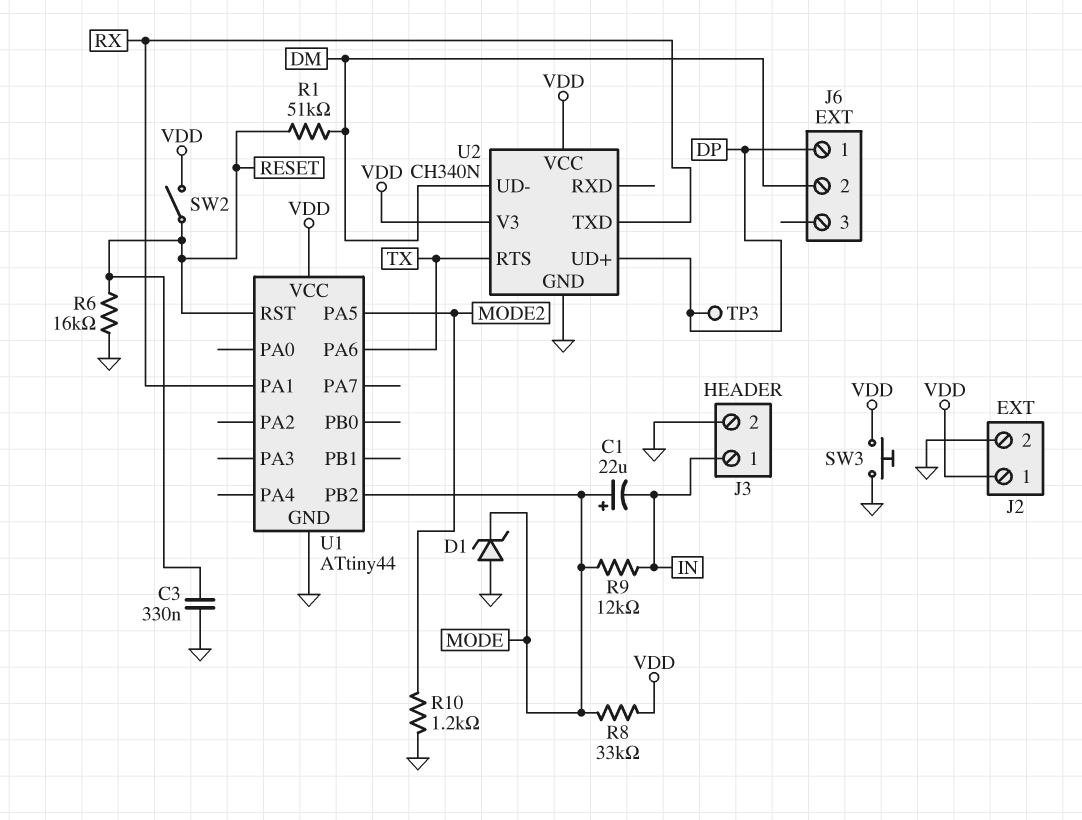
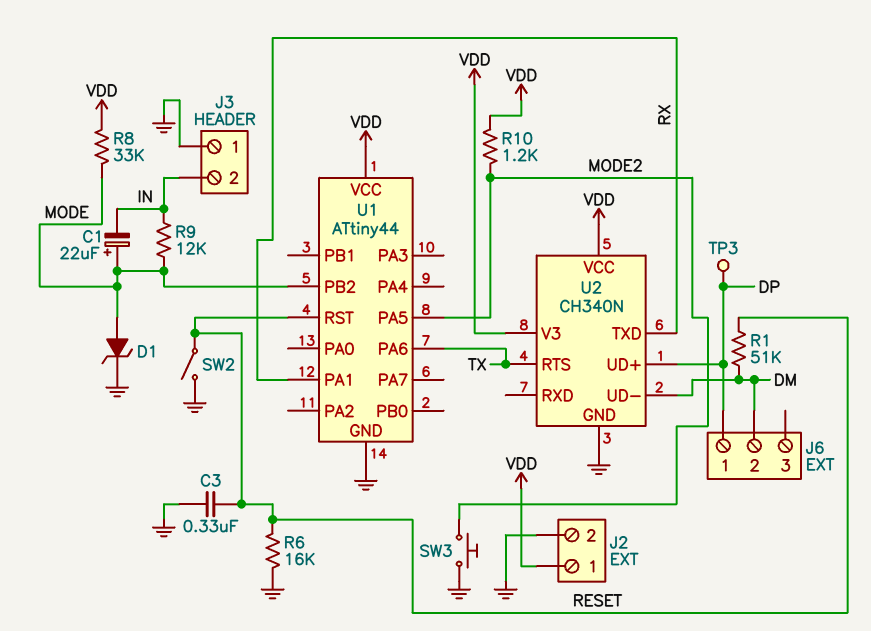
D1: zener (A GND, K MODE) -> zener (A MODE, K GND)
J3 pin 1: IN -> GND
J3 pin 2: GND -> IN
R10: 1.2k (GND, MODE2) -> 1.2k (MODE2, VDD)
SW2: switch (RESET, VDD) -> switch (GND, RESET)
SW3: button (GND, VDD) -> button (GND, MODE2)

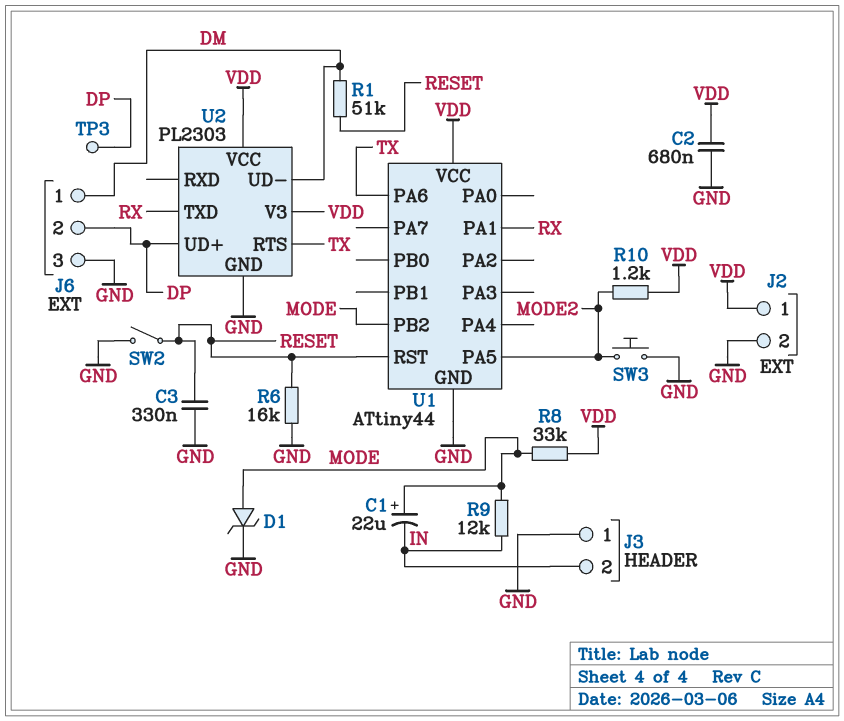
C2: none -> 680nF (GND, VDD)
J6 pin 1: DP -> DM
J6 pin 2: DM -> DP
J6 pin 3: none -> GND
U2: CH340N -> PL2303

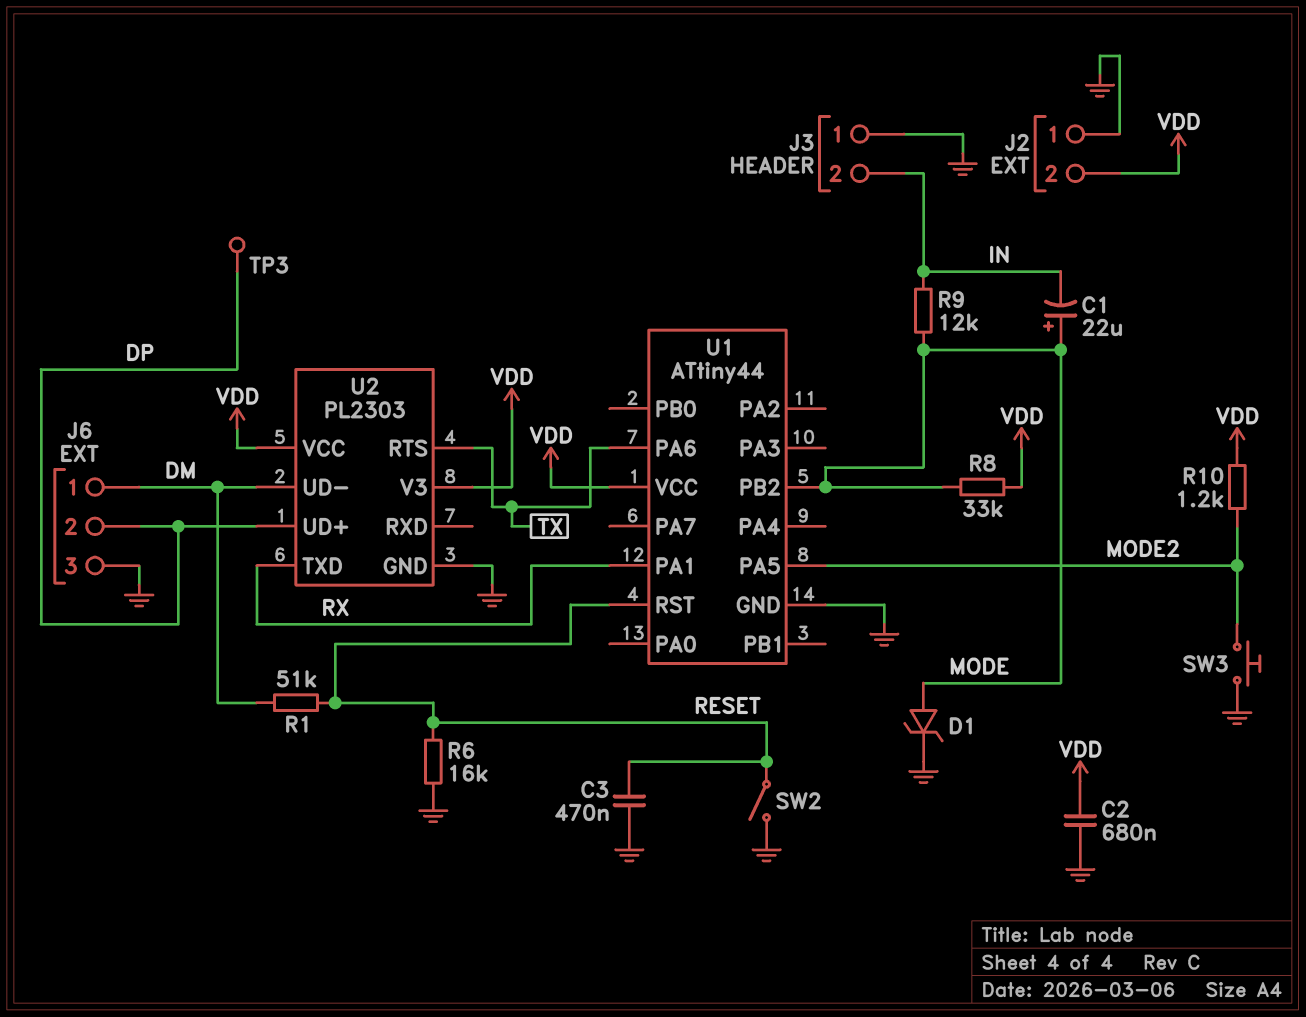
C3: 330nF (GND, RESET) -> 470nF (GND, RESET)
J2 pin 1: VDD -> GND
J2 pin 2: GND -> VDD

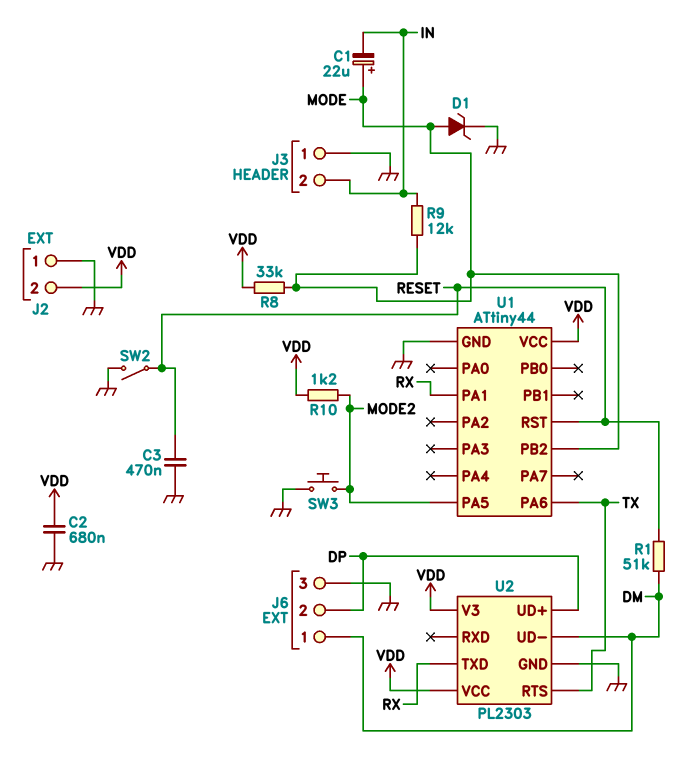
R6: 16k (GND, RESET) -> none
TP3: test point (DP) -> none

* * * * * * *

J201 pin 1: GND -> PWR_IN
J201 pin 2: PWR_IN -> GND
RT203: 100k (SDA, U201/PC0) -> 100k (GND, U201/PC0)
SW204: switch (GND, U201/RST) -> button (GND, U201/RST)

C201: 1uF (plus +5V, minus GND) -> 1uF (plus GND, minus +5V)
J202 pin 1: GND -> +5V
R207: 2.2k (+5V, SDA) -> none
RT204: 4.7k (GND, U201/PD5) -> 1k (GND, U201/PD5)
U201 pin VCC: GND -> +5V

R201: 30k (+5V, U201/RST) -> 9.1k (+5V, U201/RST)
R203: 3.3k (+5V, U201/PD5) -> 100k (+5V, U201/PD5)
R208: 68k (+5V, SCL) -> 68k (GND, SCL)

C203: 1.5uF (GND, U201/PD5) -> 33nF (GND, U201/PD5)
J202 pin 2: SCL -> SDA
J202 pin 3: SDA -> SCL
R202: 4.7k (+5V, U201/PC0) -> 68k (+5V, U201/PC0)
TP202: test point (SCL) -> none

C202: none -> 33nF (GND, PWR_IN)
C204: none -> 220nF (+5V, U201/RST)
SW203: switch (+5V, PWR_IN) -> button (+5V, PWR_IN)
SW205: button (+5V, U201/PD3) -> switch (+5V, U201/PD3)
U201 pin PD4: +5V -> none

* * * * * * *

# HOW TO COMPLETE THIS TASK
Go through the listing and copy each line with the string "point".

# YOUR SOLUTION
TP3: test point (DP) -> none
TP202: test point (SCL) -> none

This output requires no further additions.